TASK PROMPT: Using the entries below, write out the line with "R4: 1k (GND, SDA) -> 1k (+9V, SDA)", the line with "R7: 47k (GND, VB) -> 130k (GND, VB)", and every line in between, exactly as each is written.

SOURCE MATERIAL:

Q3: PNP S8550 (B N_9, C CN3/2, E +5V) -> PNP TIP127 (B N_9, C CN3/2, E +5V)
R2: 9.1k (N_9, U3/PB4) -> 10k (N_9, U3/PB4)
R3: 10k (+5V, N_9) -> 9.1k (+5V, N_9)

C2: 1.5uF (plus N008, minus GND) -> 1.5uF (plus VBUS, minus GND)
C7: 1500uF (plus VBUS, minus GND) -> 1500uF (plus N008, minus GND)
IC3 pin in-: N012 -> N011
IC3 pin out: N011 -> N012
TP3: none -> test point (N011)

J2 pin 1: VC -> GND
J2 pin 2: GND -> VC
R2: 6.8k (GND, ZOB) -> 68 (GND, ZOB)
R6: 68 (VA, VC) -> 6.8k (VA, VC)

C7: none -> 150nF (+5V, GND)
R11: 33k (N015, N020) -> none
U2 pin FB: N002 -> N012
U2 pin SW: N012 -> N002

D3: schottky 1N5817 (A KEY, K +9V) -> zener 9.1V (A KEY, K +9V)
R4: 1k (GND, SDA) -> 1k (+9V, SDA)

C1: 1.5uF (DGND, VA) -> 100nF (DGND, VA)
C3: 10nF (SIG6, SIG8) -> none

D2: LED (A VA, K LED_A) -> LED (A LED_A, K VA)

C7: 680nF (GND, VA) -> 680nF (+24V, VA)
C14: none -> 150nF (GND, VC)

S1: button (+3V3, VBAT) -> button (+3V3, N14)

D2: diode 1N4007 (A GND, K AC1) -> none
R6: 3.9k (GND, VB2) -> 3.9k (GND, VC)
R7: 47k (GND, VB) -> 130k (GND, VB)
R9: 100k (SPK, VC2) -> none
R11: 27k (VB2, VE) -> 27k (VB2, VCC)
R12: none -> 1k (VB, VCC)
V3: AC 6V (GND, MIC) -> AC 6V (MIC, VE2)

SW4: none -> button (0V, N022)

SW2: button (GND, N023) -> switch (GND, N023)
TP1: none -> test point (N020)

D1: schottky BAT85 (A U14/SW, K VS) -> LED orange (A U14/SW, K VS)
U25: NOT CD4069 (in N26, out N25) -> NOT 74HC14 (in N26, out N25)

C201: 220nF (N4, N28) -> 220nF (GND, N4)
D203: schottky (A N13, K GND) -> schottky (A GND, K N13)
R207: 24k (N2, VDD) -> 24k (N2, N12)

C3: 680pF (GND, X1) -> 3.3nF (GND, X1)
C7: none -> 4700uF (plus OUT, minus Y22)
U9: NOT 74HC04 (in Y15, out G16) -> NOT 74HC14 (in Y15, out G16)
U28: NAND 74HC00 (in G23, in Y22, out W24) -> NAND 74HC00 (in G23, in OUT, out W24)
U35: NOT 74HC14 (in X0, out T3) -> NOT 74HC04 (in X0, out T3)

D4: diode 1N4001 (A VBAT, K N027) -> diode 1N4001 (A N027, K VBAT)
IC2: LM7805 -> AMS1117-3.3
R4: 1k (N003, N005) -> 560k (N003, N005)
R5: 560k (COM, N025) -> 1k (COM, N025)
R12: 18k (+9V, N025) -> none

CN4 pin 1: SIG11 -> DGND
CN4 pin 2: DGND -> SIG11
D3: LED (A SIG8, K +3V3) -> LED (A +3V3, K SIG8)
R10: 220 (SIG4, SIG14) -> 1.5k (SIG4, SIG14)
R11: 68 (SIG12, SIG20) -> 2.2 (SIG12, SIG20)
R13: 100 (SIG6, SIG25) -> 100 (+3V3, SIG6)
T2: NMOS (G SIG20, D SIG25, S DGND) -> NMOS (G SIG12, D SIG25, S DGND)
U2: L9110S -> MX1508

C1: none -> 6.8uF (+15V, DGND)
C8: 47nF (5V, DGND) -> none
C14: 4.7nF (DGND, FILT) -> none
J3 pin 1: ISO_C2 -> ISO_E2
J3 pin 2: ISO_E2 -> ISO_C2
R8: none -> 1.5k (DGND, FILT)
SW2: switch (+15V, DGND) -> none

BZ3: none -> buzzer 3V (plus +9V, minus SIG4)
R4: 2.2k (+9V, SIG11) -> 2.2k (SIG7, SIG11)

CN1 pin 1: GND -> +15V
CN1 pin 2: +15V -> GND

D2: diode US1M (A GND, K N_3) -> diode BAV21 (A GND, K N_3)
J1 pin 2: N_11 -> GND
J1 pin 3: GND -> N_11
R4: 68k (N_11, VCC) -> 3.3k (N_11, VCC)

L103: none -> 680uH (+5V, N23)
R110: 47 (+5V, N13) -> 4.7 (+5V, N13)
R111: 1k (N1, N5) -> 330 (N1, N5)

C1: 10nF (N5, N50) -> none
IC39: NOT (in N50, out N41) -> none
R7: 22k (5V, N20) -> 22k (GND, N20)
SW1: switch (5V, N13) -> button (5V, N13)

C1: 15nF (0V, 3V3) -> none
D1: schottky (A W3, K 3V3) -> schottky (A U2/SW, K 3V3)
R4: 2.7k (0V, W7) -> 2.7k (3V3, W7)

RESULT OF THIS TASK:
R4: 1k (GND, SDA) -> 1k (+9V, SDA)

C1: 1.5uF (DGND, VA) -> 100nF (DGND, VA)
C3: 10nF (SIG6, SIG8) -> none

D2: LED (A VA, K LED_A) -> LED (A LED_A, K VA)

C7: 680nF (GND, VA) -> 680nF (+24V, VA)
C14: none -> 150nF (GND, VC)

S1: button (+3V3, VBAT) -> button (+3V3, N14)

D2: diode 1N4007 (A GND, K AC1) -> none
R6: 3.9k (GND, VB2) -> 3.9k (GND, VC)
R7: 47k (GND, VB) -> 130k (GND, VB)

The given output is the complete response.